- WORK TASK -
Make a word-for-word copy of the entries below from their first line through the line with "(346, 275) = (337, 246): black", and add nothing.

- MATERIAL TO PROCESS -
=== Begin Enclosure ===
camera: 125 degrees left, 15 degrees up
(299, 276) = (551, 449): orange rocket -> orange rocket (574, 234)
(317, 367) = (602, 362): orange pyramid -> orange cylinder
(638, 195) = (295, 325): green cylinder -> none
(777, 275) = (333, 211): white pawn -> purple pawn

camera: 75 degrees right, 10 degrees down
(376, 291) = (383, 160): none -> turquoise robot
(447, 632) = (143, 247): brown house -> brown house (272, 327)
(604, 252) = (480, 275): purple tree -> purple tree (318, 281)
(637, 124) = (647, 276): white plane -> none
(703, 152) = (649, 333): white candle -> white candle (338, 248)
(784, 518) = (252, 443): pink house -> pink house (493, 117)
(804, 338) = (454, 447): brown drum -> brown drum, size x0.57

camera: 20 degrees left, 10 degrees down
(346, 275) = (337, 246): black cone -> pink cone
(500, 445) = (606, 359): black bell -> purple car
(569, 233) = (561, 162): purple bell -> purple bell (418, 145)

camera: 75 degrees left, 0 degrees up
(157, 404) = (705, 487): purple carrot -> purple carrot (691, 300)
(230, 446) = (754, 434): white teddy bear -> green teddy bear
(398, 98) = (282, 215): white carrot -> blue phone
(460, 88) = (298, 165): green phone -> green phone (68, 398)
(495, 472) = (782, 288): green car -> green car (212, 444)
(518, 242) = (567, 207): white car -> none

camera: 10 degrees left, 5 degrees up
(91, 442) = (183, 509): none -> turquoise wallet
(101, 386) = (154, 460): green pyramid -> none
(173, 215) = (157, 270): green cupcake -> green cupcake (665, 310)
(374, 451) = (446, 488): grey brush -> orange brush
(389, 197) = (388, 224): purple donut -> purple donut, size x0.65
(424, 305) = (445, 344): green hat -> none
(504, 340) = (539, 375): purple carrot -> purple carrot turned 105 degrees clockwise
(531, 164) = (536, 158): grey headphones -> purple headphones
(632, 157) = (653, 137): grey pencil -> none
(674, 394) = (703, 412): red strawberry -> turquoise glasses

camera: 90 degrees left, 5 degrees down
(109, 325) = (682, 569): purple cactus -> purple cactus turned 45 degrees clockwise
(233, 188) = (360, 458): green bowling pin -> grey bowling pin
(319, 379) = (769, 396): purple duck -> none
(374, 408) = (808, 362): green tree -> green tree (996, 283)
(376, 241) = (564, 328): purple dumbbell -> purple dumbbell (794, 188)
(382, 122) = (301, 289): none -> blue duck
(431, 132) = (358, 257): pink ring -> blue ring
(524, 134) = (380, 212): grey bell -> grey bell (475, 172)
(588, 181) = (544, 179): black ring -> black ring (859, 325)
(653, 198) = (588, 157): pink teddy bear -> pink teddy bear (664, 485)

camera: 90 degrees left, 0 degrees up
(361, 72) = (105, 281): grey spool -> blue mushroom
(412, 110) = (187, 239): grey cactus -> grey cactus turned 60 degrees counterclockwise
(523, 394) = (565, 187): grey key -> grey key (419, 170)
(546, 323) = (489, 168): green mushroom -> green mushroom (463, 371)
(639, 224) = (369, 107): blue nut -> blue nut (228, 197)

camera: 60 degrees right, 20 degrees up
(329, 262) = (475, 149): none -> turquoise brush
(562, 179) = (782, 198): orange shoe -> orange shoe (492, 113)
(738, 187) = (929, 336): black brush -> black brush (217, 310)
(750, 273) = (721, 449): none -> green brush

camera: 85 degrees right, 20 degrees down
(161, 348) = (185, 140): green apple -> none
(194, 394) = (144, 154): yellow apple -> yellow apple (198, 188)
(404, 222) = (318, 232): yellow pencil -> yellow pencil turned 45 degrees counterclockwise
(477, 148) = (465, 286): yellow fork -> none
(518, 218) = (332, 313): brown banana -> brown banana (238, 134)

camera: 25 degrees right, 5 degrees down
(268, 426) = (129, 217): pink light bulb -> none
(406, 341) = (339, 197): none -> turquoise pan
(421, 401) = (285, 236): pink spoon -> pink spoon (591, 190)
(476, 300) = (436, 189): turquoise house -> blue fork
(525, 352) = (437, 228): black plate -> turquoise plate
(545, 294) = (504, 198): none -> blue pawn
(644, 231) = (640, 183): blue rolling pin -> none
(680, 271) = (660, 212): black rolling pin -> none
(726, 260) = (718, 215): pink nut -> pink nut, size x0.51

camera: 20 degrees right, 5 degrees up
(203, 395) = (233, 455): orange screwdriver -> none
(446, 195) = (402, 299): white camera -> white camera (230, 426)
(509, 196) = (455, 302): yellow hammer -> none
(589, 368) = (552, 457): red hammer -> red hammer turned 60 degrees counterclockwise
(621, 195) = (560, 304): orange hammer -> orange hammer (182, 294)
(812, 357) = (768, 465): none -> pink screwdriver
=== End Enclosure ===
- RESPONSE TO THE TASK -
camera: 125 degrees left, 15 degrees up
(299, 276) = (551, 449): orange rocket -> orange rocket (574, 234)
(317, 367) = (602, 362): orange pyramid -> orange cylinder
(638, 195) = (295, 325): green cylinder -> none
(777, 275) = (333, 211): white pawn -> purple pawn

camera: 75 degrees right, 10 degrees down
(376, 291) = (383, 160): none -> turquoise robot
(447, 632) = (143, 247): brown house -> brown house (272, 327)
(604, 252) = (480, 275): purple tree -> purple tree (318, 281)
(637, 124) = (647, 276): white plane -> none
(703, 152) = (649, 333): white candle -> white candle (338, 248)
(784, 518) = (252, 443): pink house -> pink house (493, 117)
(804, 338) = (454, 447): brown drum -> brown drum, size x0.57

camera: 20 degrees left, 10 degrees down
(346, 275) = (337, 246): black cone -> pink cone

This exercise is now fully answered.